● **EXERCISE DIRECTIONS**: Every line from the one containing "CN2 pin 1: VB -> GND" to the one containing "TR6: NMOS AO3400" in the records below, both included, must be set down exactly, and no other line.

══ RAW DATA ══

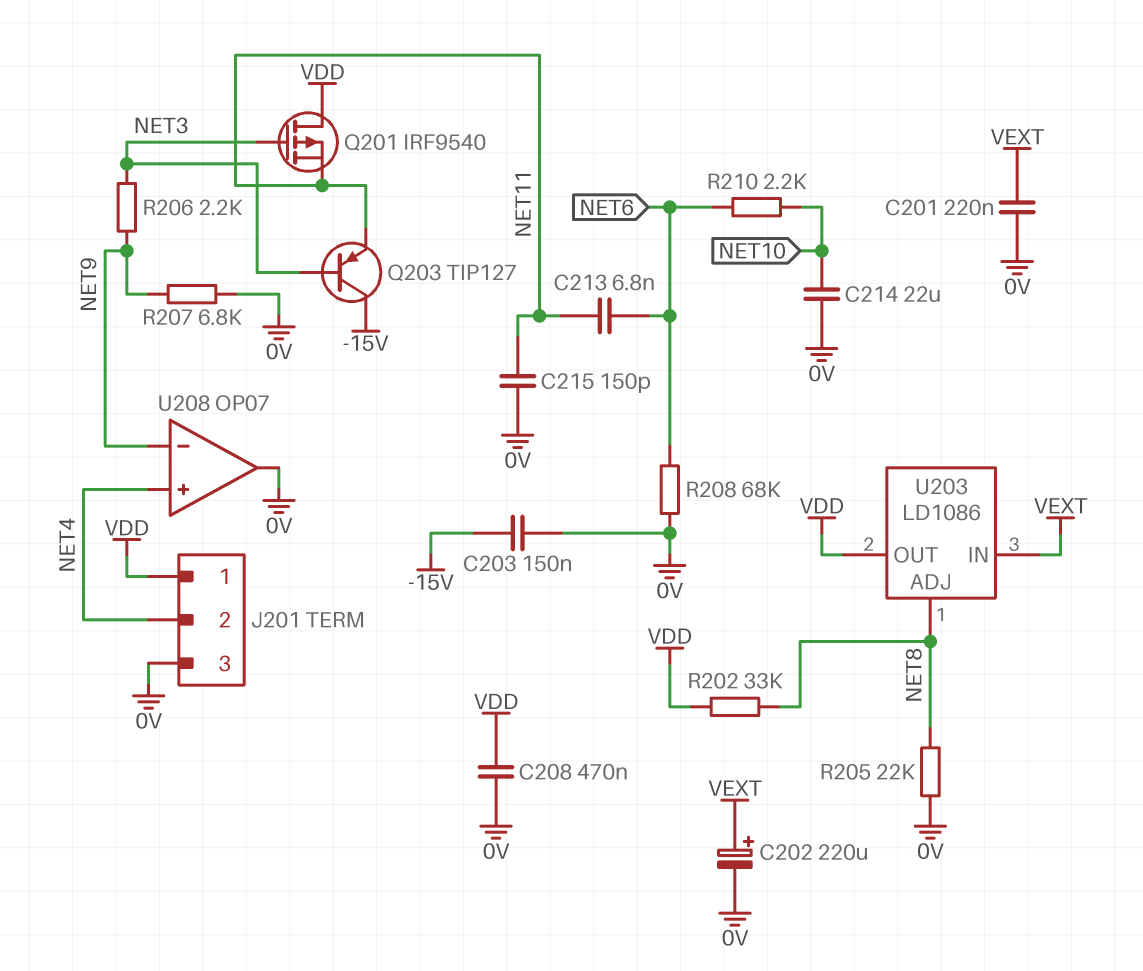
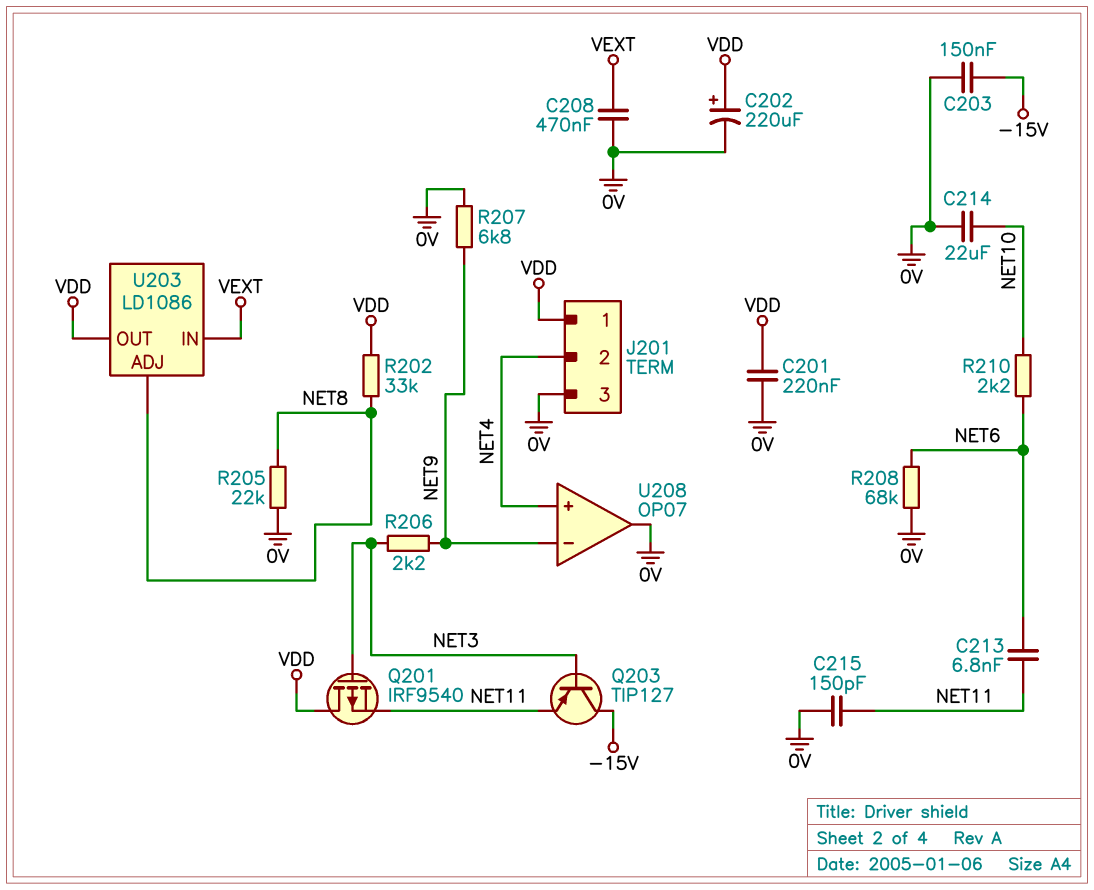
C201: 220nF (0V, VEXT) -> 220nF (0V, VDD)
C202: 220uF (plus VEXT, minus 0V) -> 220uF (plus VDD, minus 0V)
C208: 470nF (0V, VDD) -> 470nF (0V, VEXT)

═══
══ RAW DATA ══

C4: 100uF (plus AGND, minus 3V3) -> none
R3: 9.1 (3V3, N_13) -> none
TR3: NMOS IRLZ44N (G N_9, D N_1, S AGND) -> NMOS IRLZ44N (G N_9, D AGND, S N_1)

═══
══ RAW DATA ══

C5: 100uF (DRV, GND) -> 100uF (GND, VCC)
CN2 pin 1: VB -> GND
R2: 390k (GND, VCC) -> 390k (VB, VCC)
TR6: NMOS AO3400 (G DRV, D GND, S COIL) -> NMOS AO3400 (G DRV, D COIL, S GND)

═══

● **ANSWER TO THIS TASK**:
CN2 pin 1: VB -> GND
R2: 390k (GND, VCC) -> 390k (VB, VCC)
TR6: NMOS AO3400 (G DRV, D GND, S COIL) -> NMOS AO3400 (G DRV, D COIL, S GND)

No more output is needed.